[[ Entries shown, beginning ]]

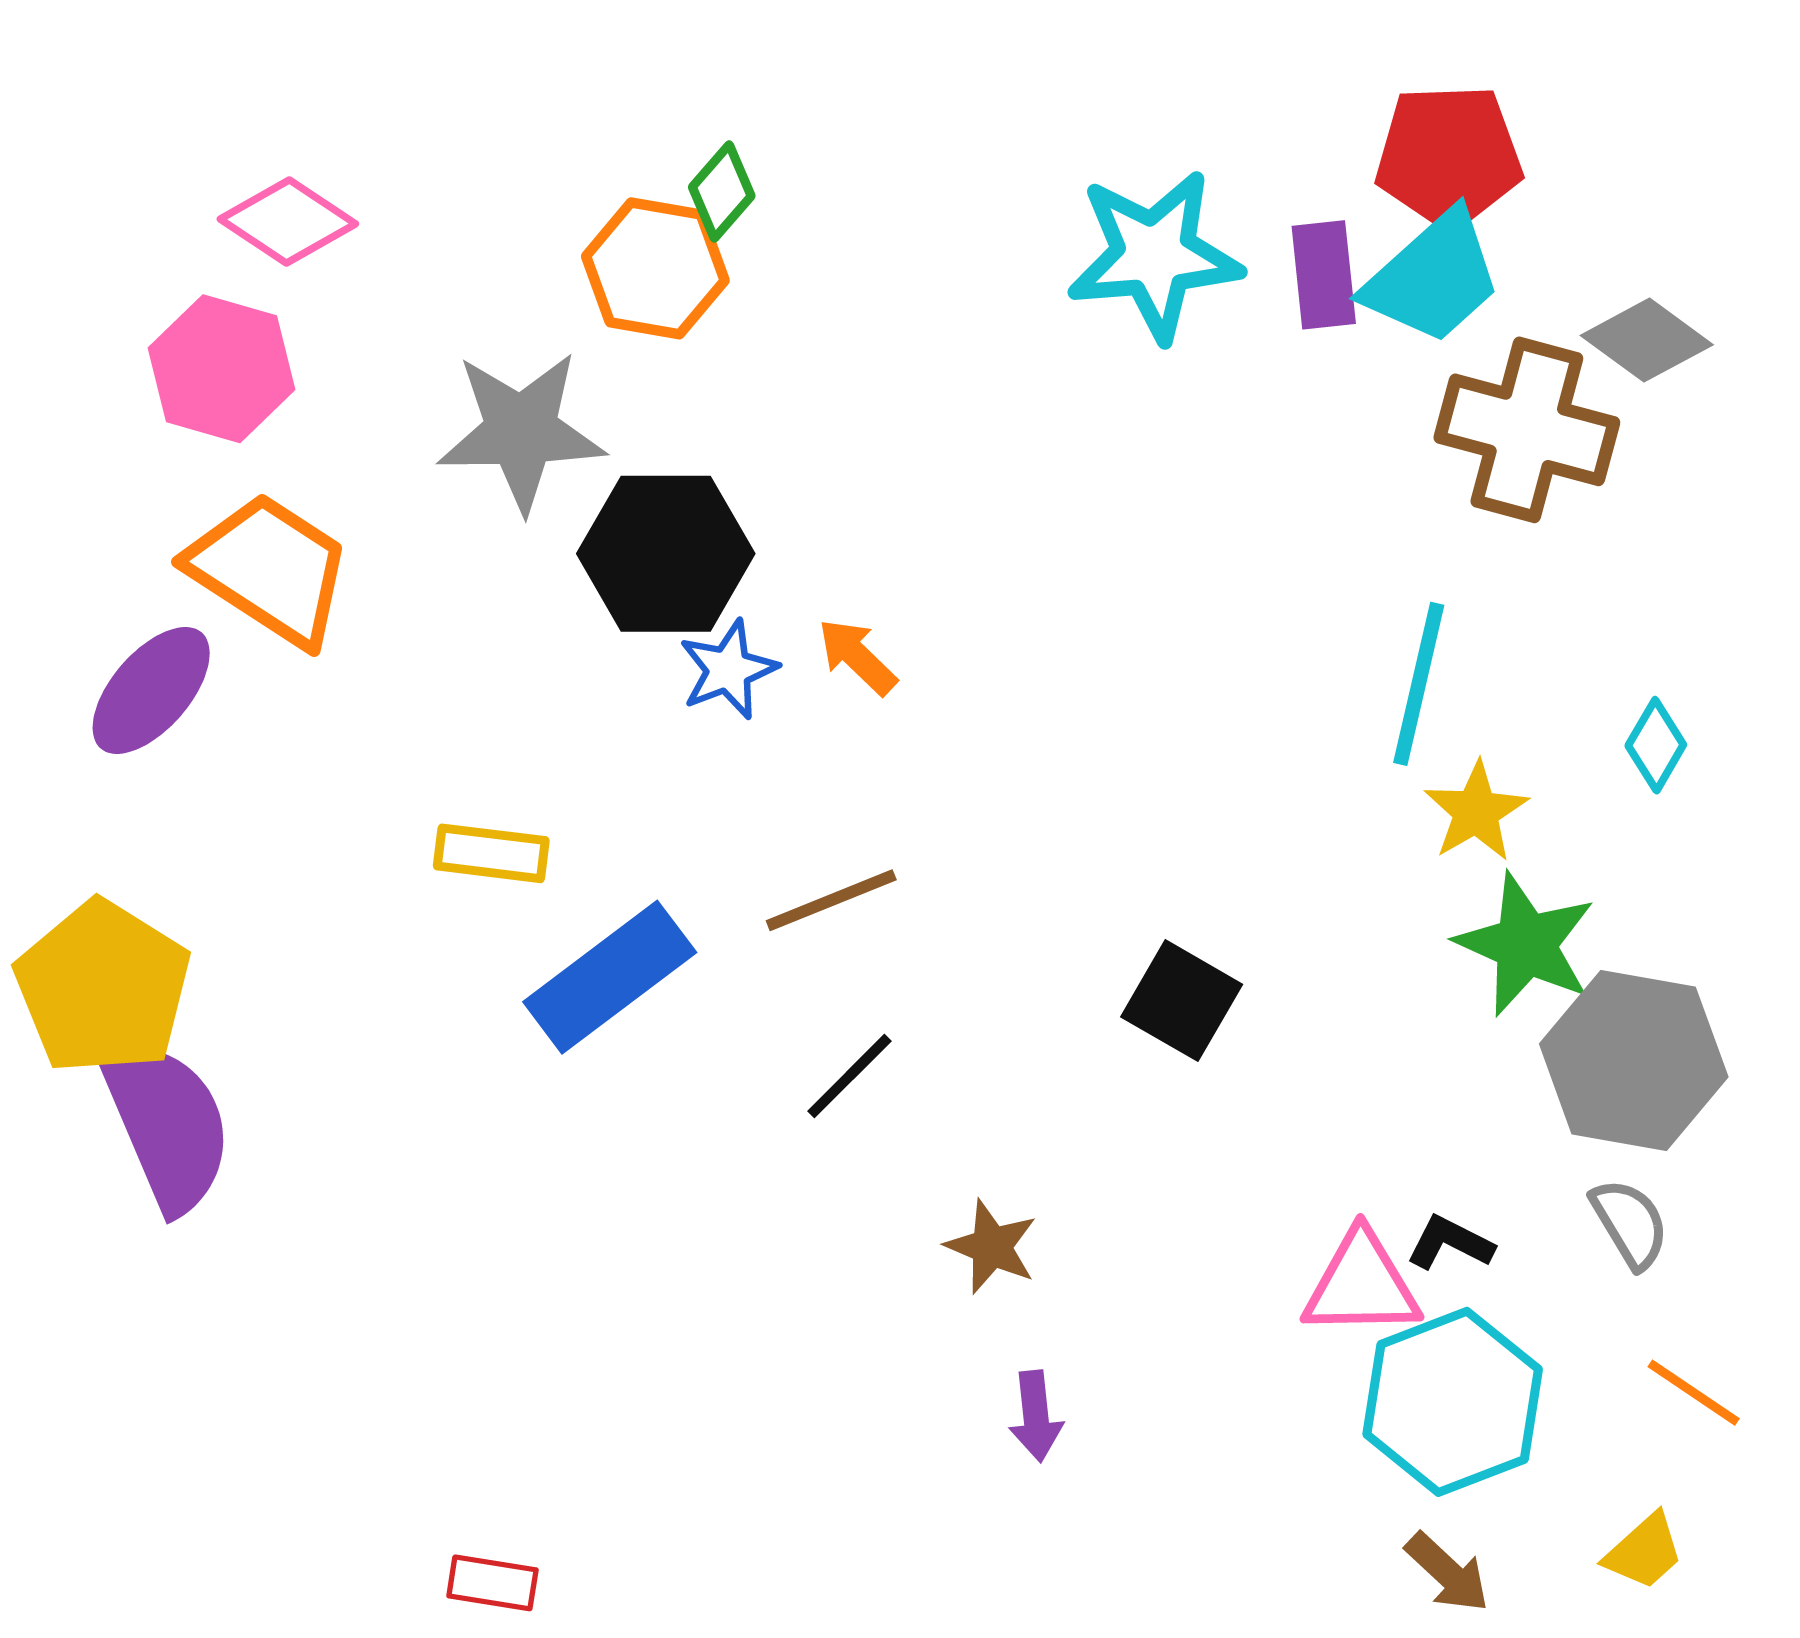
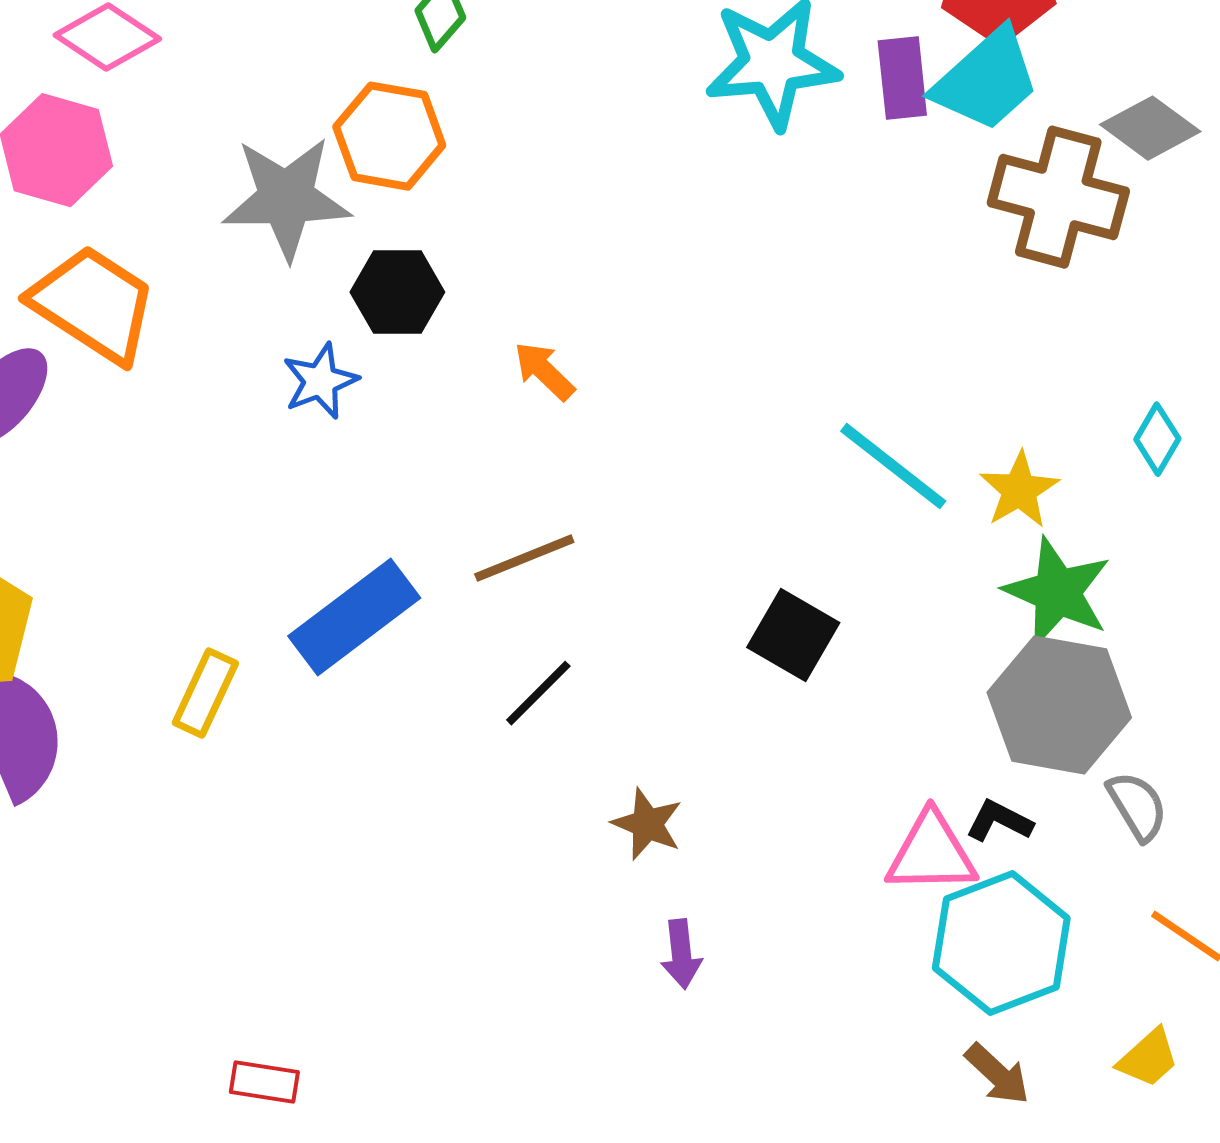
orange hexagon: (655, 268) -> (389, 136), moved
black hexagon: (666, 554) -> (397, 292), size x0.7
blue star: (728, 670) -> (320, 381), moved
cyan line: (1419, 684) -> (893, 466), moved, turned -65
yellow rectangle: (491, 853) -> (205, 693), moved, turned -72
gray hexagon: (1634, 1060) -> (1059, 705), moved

[[ Entries shown, end ]]
[[ Entries shown, beginning ]]

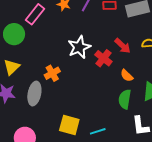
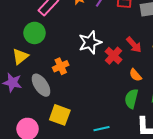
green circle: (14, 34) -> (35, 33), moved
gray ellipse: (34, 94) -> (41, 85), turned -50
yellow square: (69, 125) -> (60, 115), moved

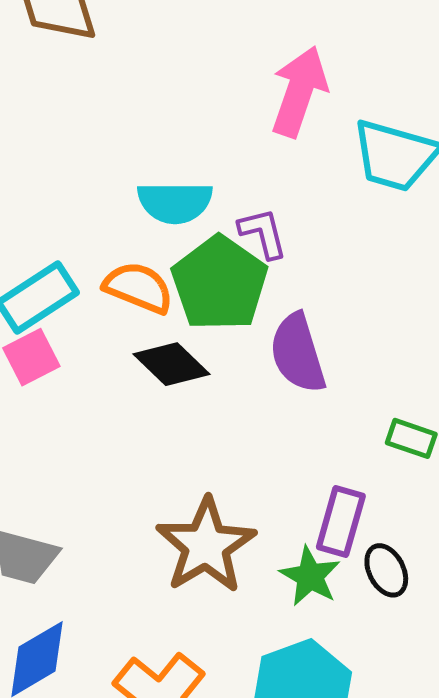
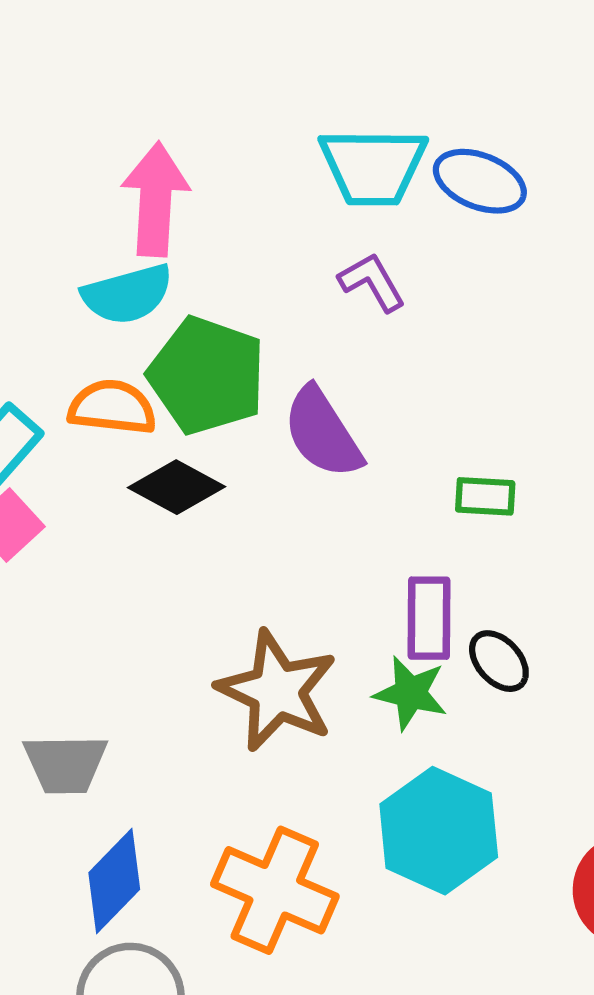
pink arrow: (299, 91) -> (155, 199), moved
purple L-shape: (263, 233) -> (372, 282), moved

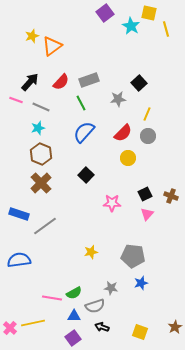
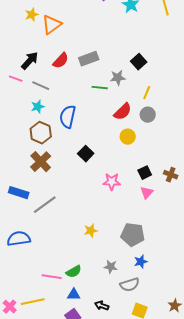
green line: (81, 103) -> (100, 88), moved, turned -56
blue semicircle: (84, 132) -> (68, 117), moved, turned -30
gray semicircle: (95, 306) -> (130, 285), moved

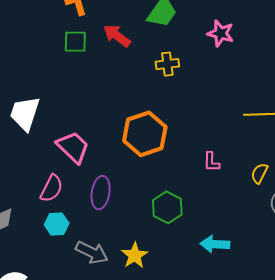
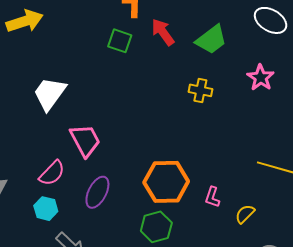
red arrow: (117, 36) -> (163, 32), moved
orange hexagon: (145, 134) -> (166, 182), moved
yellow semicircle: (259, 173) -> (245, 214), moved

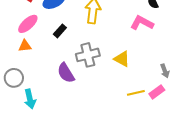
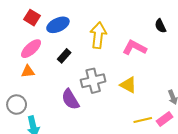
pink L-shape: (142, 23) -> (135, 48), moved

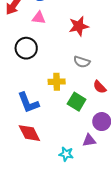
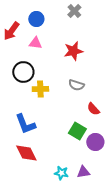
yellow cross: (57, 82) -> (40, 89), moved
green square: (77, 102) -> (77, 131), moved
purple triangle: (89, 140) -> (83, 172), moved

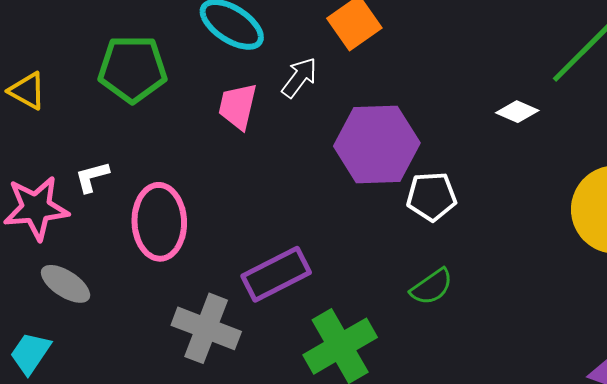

[[ Entries shown, end ]]

Task description
For this task, write out exactly the lines of the entries above, starting at the line with "orange hexagon: (655, 268)" and ending at the line with "gray hexagon: (1634, 1060)", both included, and no others.

Your solution
orange hexagon: (655, 268) -> (389, 136), moved
black hexagon: (666, 554) -> (397, 292), size x0.7
blue star: (728, 670) -> (320, 381), moved
cyan line: (1419, 684) -> (893, 466), moved, turned -65
yellow rectangle: (491, 853) -> (205, 693), moved, turned -72
gray hexagon: (1634, 1060) -> (1059, 705), moved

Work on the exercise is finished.